• _Problem_: Print, exactly as they stand, the lines below from the one that has "Give the pixel-coordinate" to the one that has "Trace the roads", inclusive, leaving out the pictures.

• _Raw data_:

⟨

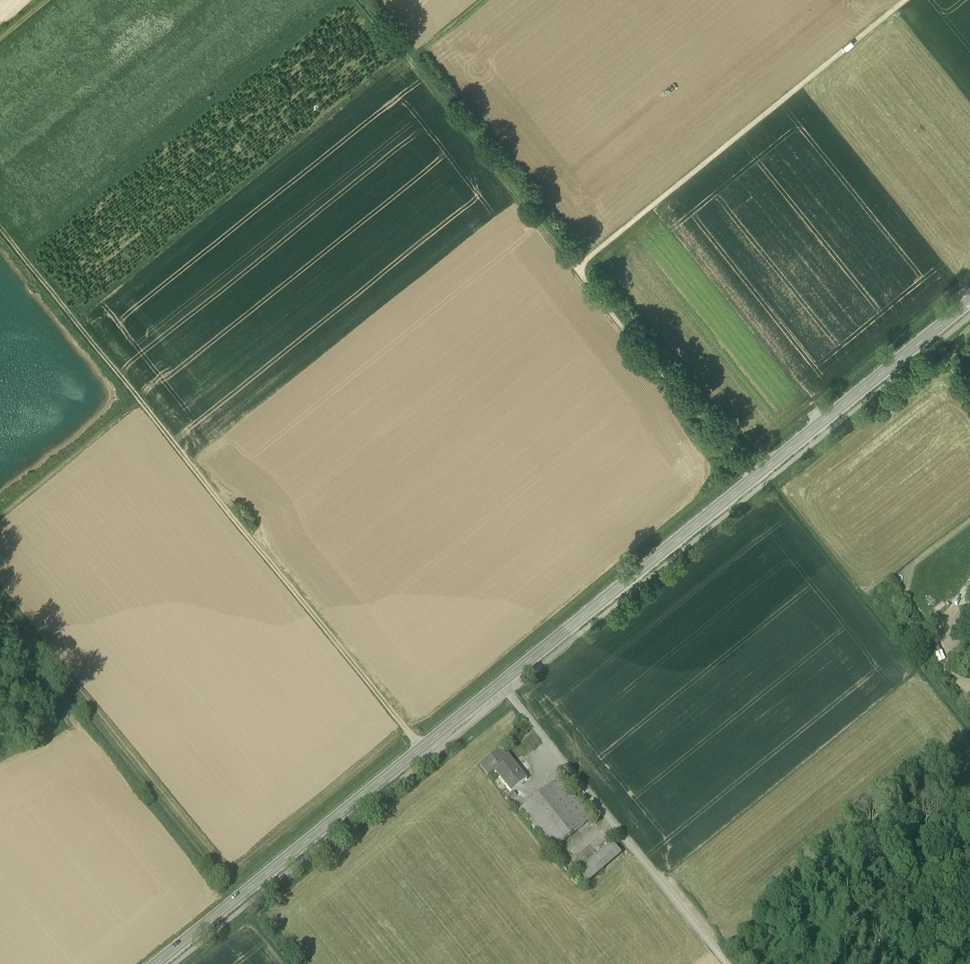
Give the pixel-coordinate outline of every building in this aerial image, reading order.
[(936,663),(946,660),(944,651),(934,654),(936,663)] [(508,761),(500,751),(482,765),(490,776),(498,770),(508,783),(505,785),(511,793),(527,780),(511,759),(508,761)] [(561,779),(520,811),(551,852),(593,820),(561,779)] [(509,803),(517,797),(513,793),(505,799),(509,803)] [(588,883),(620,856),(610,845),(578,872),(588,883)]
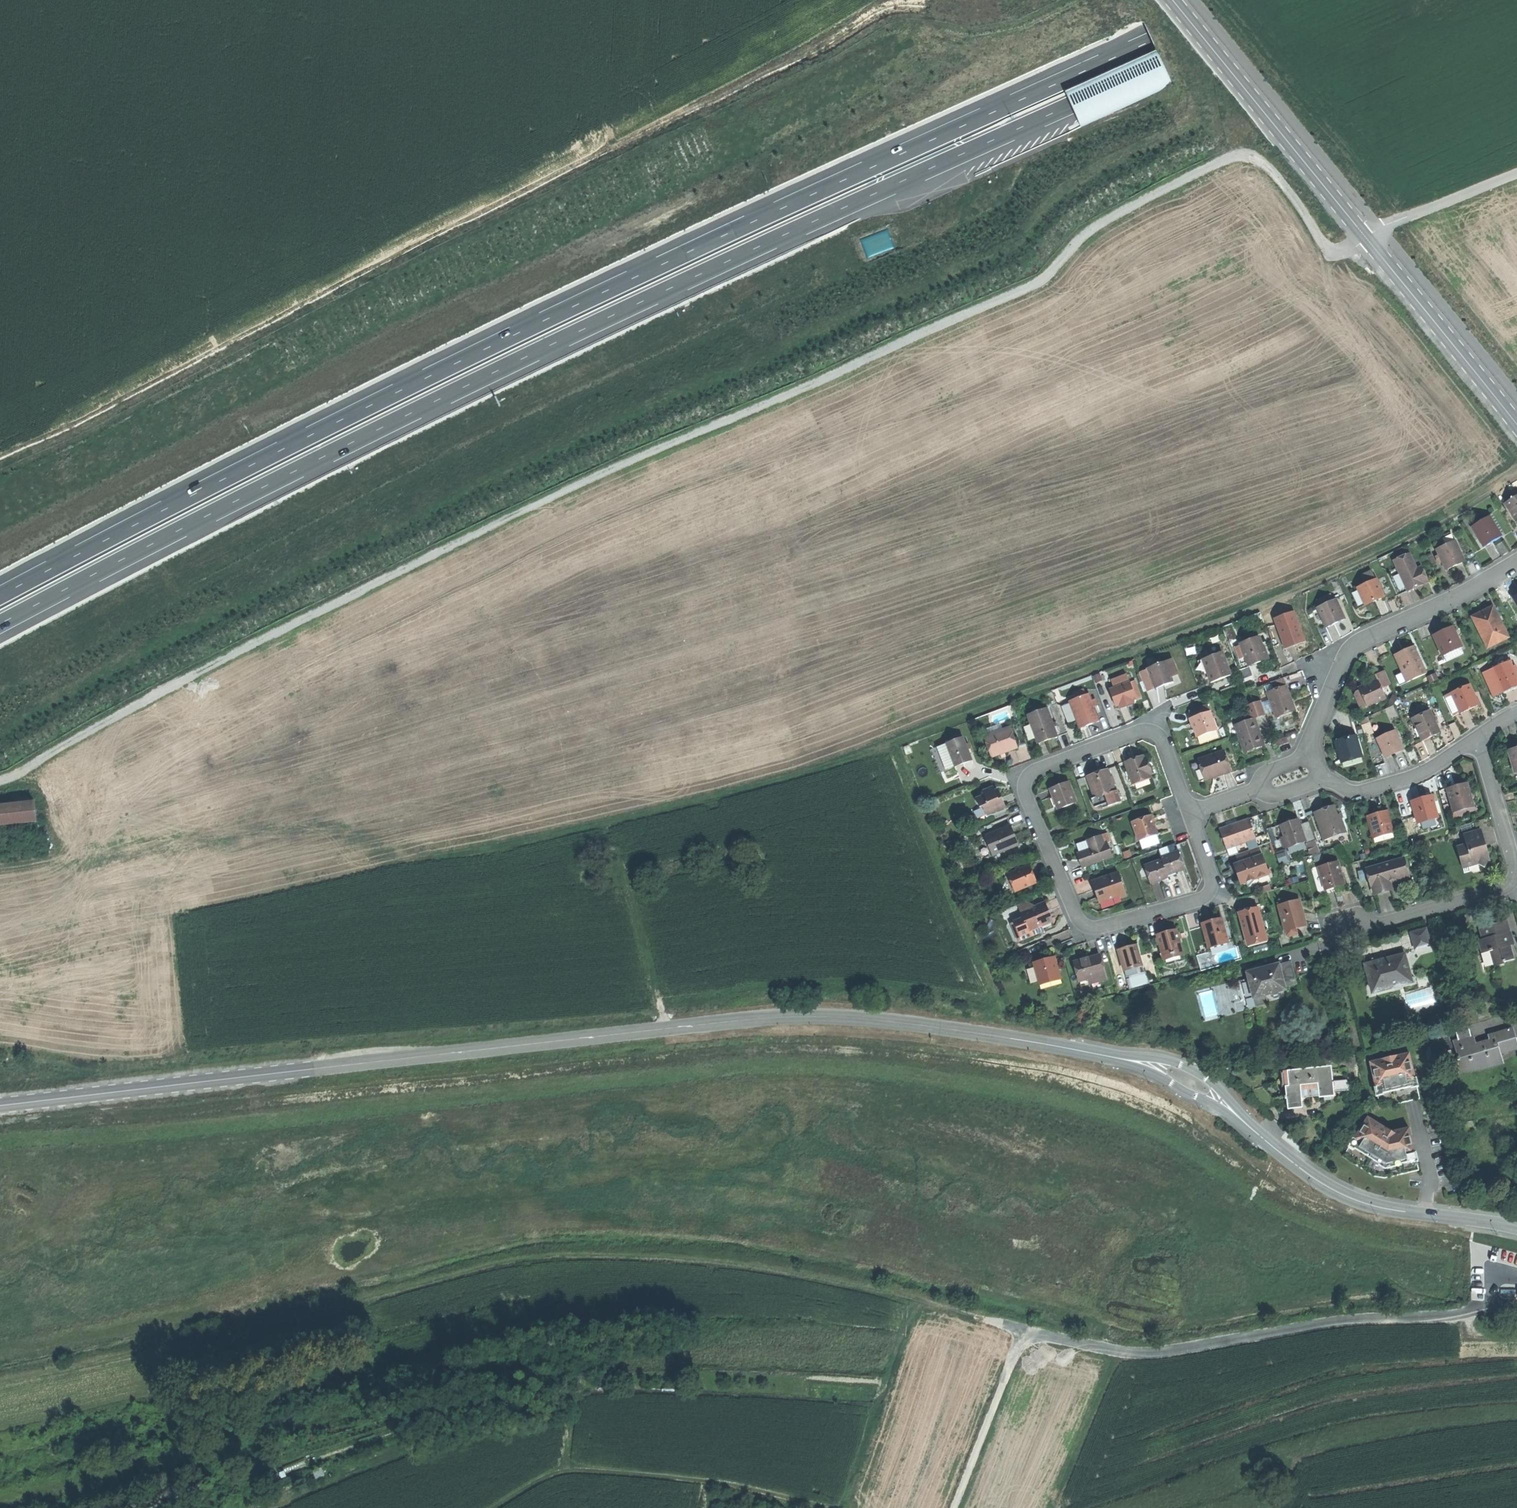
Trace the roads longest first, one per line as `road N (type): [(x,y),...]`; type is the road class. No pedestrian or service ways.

⟩
⟨

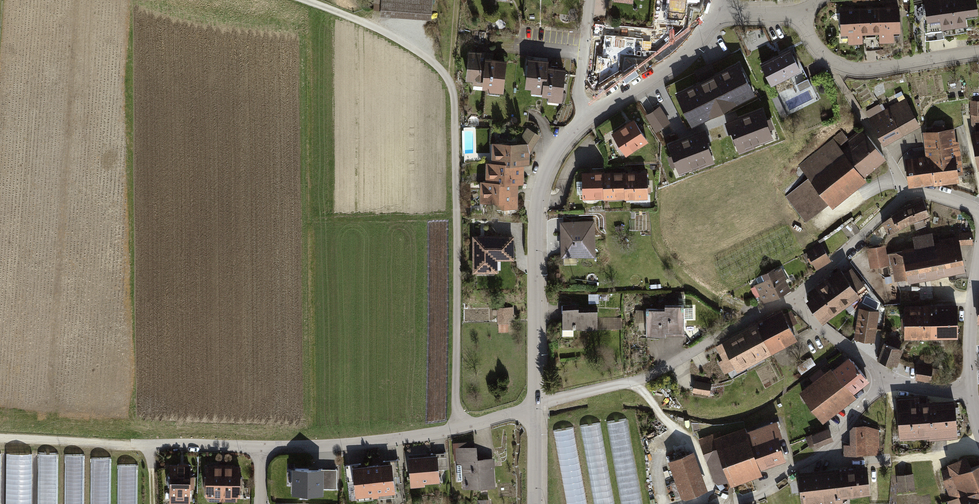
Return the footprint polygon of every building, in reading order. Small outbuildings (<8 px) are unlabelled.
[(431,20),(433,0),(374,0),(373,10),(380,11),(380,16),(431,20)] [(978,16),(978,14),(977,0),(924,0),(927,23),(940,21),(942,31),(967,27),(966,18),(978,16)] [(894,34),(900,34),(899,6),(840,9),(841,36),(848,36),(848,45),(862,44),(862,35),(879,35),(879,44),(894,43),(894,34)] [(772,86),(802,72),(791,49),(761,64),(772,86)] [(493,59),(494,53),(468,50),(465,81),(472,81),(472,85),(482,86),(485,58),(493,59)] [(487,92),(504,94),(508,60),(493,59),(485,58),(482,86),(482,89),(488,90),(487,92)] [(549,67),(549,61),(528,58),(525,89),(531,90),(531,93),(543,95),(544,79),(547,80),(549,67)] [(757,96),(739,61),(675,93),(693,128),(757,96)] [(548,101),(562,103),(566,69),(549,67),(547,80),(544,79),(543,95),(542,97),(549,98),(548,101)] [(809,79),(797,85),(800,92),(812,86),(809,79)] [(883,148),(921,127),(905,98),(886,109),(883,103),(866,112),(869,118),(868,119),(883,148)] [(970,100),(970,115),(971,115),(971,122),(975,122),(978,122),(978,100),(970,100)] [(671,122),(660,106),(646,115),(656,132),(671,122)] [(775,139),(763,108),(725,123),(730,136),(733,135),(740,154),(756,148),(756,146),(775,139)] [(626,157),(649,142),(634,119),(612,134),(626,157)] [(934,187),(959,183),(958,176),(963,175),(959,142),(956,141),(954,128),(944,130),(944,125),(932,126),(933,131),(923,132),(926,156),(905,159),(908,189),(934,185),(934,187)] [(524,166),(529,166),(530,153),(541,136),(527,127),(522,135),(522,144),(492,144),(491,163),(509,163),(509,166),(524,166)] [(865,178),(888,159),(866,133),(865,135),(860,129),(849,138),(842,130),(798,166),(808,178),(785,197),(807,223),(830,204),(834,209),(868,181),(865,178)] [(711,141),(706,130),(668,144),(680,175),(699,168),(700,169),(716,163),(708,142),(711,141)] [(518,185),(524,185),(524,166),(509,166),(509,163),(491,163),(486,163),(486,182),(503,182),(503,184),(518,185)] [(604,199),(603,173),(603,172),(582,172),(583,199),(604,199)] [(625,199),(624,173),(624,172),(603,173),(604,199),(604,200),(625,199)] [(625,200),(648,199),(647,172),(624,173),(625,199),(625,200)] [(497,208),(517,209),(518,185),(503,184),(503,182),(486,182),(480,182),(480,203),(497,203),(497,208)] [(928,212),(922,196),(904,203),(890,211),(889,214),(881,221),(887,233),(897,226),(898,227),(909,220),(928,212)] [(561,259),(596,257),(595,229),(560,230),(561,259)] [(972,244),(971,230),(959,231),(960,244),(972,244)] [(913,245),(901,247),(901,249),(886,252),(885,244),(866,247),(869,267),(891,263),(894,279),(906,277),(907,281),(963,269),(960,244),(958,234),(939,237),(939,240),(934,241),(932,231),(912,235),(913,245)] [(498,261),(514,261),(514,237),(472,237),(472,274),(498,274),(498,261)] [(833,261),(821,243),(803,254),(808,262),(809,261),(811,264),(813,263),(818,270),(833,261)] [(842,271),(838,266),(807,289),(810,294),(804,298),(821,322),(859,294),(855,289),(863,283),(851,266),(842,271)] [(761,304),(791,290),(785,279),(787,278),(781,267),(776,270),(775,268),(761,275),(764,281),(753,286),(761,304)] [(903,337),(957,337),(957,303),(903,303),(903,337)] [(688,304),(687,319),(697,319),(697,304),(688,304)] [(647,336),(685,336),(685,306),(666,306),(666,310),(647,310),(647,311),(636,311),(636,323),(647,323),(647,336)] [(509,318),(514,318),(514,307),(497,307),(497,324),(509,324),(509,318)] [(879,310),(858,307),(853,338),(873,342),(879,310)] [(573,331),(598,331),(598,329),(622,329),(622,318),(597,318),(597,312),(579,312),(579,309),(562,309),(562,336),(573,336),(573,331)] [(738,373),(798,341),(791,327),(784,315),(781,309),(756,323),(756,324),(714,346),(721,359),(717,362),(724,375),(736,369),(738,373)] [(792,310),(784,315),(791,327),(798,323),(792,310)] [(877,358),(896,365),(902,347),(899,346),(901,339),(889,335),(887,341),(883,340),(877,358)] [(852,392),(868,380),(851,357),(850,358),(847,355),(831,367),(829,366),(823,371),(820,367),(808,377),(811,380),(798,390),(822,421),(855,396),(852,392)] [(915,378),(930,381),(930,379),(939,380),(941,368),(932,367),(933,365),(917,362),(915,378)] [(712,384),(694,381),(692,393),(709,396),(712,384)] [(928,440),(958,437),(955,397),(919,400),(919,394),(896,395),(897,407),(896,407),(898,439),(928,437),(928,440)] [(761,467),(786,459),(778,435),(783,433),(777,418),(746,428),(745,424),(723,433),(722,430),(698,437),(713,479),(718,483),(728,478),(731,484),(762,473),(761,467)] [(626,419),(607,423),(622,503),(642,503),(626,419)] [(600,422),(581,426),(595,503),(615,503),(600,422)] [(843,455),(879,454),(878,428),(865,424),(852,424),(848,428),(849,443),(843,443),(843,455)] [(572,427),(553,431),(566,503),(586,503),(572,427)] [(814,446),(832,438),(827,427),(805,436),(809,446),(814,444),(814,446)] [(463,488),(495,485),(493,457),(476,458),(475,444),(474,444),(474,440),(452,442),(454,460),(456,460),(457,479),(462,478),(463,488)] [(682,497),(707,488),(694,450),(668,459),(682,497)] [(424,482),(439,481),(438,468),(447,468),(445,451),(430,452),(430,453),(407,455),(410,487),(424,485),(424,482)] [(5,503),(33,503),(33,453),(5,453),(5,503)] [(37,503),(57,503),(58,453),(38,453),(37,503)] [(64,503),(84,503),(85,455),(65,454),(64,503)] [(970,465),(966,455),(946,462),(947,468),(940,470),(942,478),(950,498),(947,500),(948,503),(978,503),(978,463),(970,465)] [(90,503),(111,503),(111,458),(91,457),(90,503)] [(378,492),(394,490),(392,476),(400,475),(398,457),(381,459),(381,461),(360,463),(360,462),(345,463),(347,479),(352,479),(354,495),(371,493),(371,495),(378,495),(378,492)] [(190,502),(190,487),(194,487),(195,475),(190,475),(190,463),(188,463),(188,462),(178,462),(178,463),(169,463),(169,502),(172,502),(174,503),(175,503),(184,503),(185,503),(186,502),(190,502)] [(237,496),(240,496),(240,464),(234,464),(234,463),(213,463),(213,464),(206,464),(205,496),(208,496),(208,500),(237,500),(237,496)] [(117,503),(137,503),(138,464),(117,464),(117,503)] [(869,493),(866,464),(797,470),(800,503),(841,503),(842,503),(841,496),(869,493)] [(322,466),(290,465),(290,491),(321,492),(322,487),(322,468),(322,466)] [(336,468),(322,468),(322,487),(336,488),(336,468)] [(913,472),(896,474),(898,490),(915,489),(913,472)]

⟩
⟨

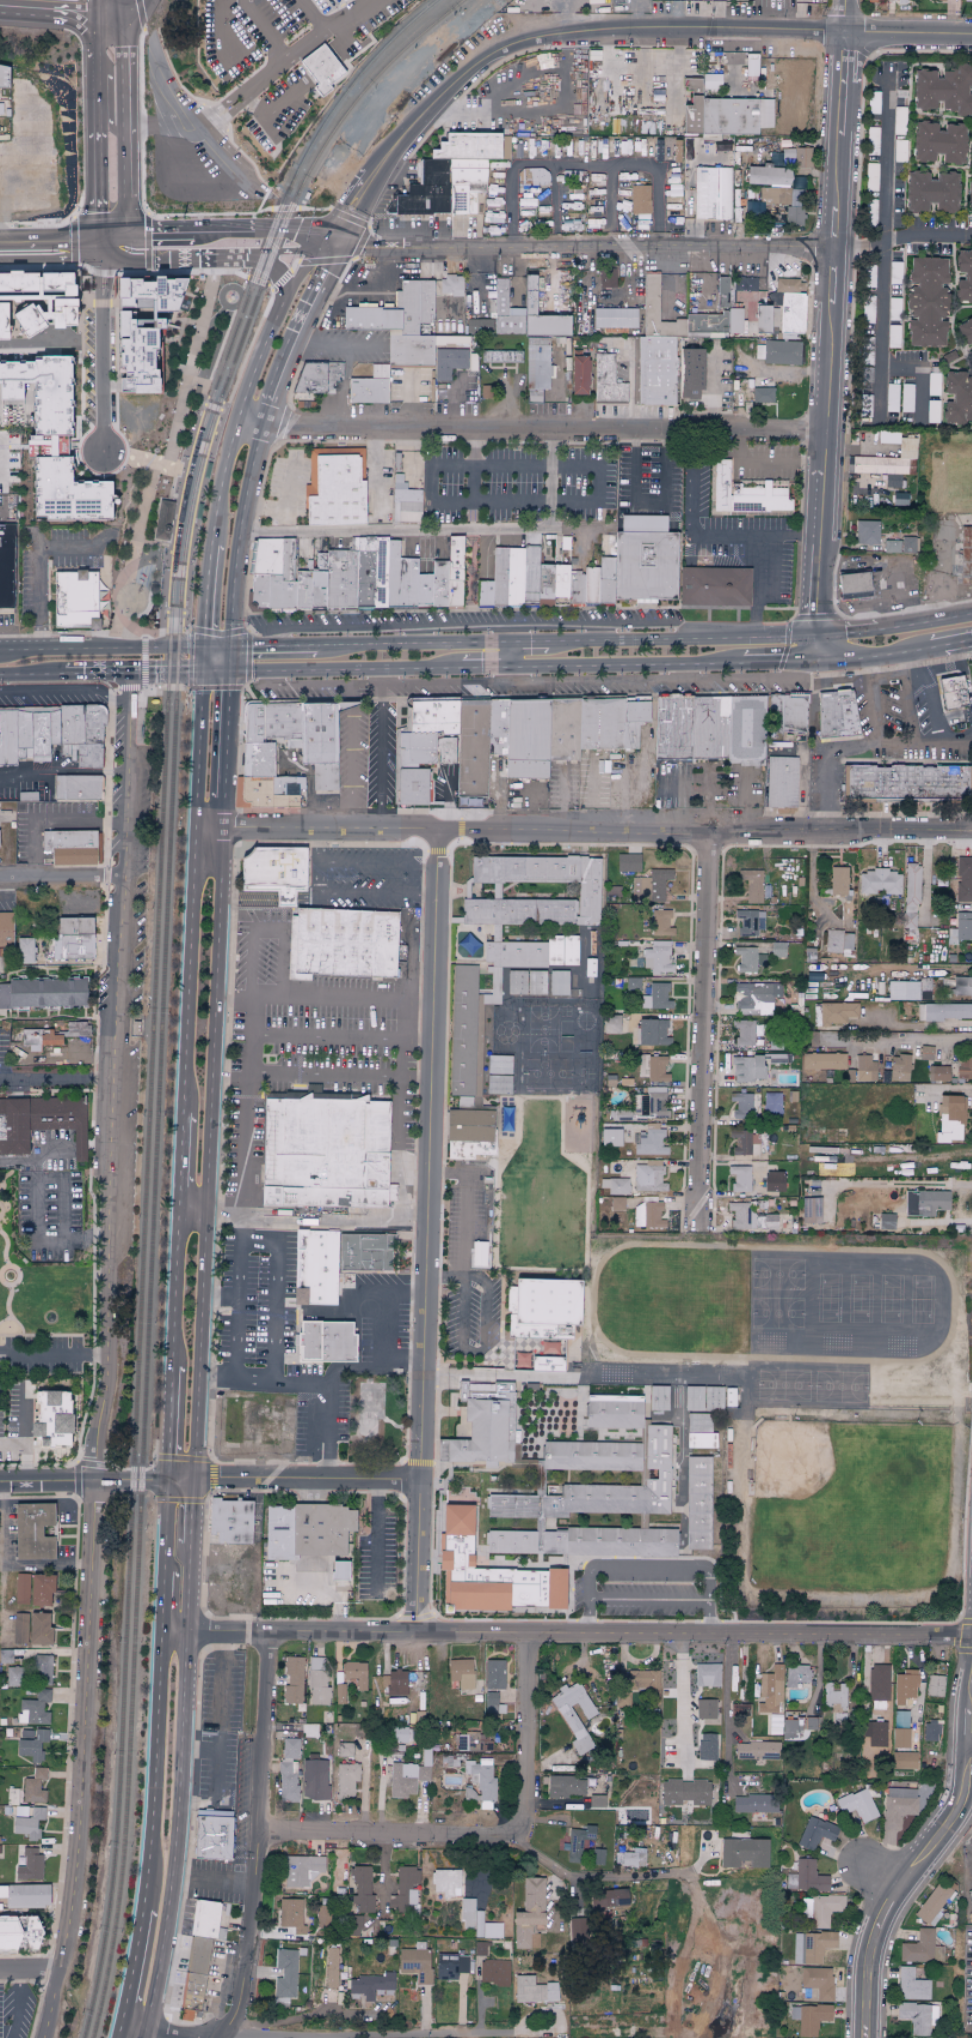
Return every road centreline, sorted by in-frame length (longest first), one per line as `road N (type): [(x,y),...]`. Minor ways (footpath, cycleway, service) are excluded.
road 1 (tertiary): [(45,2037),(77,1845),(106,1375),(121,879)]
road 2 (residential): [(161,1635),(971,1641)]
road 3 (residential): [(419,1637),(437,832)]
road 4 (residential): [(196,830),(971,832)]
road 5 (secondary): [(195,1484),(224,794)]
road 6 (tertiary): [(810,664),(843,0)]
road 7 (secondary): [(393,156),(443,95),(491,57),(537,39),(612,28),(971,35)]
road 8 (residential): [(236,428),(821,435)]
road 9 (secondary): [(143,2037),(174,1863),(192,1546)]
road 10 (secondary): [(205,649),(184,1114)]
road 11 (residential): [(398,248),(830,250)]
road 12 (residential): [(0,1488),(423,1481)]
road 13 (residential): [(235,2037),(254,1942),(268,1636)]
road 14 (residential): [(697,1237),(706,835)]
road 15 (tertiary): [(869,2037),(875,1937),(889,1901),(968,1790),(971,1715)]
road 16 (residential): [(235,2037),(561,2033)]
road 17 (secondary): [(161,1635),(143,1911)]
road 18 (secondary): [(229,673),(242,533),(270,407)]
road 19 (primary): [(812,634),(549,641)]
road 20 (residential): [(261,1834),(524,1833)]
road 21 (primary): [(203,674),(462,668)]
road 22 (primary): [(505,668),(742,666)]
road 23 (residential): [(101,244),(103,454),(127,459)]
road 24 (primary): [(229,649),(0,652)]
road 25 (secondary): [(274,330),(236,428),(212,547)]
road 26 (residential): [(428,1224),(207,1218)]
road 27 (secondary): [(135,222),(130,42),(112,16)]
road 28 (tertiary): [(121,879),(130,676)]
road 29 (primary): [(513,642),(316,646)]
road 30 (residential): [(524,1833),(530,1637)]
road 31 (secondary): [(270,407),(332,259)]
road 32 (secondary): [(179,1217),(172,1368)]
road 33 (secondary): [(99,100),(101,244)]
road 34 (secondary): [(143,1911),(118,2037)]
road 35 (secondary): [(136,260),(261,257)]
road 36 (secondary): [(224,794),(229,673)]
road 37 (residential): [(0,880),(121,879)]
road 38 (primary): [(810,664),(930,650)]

⟩

• _Task response_:
Give the pixel-coordinate outline of every building in this aerial image, reading order.
[(936,663),(946,660),(944,651),(934,654),(936,663)] [(508,761),(500,751),(482,765),(490,776),(498,770),(508,783),(505,785),(511,793),(527,780),(511,759),(508,761)] [(561,779),(520,811),(551,852),(593,820),(561,779)] [(509,803),(517,797),(513,793),(505,799),(509,803)] [(588,883),(620,856),(610,845),(578,872),(588,883)]
Trace the roads longest first, one per line as `road N (type): [(x,y),...]`; type is the road class. No pedestrian or service ways.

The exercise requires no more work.